Once the line containing "none -> cyan brick H4 level 1" is found in the records below, return it and each following line exactly, up to and including the line containing "none -> orange brick F10 level 1", and nothing else.

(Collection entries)
== Segment start ==
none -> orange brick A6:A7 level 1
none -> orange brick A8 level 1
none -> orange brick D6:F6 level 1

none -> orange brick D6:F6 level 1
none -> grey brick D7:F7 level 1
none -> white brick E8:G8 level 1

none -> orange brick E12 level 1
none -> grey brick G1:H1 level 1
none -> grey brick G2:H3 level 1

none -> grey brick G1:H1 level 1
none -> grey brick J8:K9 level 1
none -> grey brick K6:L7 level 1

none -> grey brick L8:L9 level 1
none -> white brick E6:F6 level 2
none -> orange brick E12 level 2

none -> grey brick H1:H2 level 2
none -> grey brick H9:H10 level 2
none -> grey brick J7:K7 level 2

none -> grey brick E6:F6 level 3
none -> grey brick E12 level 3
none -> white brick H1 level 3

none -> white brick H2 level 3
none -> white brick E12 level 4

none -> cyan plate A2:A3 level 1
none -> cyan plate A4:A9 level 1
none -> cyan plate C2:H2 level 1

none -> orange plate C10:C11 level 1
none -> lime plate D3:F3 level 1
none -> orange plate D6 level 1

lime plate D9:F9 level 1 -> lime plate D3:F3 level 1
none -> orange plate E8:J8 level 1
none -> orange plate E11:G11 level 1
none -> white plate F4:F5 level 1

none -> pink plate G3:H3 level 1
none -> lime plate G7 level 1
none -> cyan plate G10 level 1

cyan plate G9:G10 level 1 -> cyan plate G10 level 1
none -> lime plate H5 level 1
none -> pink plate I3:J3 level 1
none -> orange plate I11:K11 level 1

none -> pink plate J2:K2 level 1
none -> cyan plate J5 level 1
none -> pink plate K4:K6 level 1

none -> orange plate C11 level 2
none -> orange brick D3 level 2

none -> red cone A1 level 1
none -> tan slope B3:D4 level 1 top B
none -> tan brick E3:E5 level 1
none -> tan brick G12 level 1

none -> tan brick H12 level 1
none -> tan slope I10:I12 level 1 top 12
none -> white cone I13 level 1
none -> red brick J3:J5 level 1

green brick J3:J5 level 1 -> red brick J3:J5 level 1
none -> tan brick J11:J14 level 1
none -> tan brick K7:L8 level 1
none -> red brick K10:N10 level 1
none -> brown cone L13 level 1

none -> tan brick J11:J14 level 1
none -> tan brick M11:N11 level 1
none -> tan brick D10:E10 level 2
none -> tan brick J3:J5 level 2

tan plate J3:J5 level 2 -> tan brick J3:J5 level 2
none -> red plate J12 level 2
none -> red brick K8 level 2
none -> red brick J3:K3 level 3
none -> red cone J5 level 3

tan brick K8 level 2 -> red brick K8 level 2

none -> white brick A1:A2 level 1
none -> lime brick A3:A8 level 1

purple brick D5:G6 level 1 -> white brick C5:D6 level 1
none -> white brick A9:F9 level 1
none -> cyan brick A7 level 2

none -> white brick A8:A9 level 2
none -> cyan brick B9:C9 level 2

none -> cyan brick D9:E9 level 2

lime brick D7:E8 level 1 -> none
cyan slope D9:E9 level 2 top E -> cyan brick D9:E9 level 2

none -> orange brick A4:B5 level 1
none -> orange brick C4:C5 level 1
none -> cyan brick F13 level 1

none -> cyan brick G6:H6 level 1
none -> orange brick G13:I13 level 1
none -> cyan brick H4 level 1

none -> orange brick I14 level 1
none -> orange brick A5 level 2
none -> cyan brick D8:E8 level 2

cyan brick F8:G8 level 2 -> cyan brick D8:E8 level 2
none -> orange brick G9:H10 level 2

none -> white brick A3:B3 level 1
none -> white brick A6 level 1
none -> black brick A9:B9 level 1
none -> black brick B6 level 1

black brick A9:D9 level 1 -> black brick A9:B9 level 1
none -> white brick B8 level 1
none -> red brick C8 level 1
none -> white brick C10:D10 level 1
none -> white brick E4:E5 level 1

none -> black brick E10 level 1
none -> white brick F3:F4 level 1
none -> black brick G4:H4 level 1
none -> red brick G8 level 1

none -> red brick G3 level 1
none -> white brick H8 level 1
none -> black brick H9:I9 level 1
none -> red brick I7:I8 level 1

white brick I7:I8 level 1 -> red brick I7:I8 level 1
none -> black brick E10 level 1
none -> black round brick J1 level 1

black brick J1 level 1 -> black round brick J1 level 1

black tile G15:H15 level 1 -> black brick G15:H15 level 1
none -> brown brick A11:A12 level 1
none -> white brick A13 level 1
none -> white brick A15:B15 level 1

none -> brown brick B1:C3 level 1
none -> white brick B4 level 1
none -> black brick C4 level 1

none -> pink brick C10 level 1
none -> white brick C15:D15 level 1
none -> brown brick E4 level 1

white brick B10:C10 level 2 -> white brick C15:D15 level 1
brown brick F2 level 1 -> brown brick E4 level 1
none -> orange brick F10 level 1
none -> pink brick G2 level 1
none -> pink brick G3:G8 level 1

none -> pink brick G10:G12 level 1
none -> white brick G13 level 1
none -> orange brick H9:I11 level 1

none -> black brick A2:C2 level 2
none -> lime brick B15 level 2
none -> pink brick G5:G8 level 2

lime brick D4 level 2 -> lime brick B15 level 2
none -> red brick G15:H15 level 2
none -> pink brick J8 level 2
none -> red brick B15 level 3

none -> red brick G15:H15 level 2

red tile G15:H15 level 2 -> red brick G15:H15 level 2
== Segment end ==
**EXPECTED ANSWER:**
none -> cyan brick H4 level 1

none -> orange brick I14 level 1
none -> orange brick A5 level 2
none -> cyan brick D8:E8 level 2

cyan brick F8:G8 level 2 -> cyan brick D8:E8 level 2
none -> orange brick G9:H10 level 2

none -> white brick A3:B3 level 1
none -> white brick A6 level 1
none -> black brick A9:B9 level 1
none -> black brick B6 level 1

black brick A9:D9 level 1 -> black brick A9:B9 level 1
none -> white brick B8 level 1
none -> red brick C8 level 1
none -> white brick C10:D10 level 1
none -> white brick E4:E5 level 1

none -> black brick E10 level 1
none -> white brick F3:F4 level 1
none -> black brick G4:H4 level 1
none -> red brick G8 level 1

none -> red brick G3 level 1
none -> white brick H8 level 1
none -> black brick H9:I9 level 1
none -> red brick I7:I8 level 1

white brick I7:I8 level 1 -> red brick I7:I8 level 1
none -> black brick E10 level 1
none -> black round brick J1 level 1

black brick J1 level 1 -> black round brick J1 level 1

black tile G15:H15 level 1 -> black brick G15:H15 level 1
none -> brown brick A11:A12 level 1
none -> white brick A13 level 1
none -> white brick A15:B15 level 1

none -> brown brick B1:C3 level 1
none -> white brick B4 level 1
none -> black brick C4 level 1

none -> pink brick C10 level 1
none -> white brick C15:D15 level 1
none -> brown brick E4 level 1

white brick B10:C10 level 2 -> white brick C15:D15 level 1
brown brick F2 level 1 -> brown brick E4 level 1
none -> orange brick F10 level 1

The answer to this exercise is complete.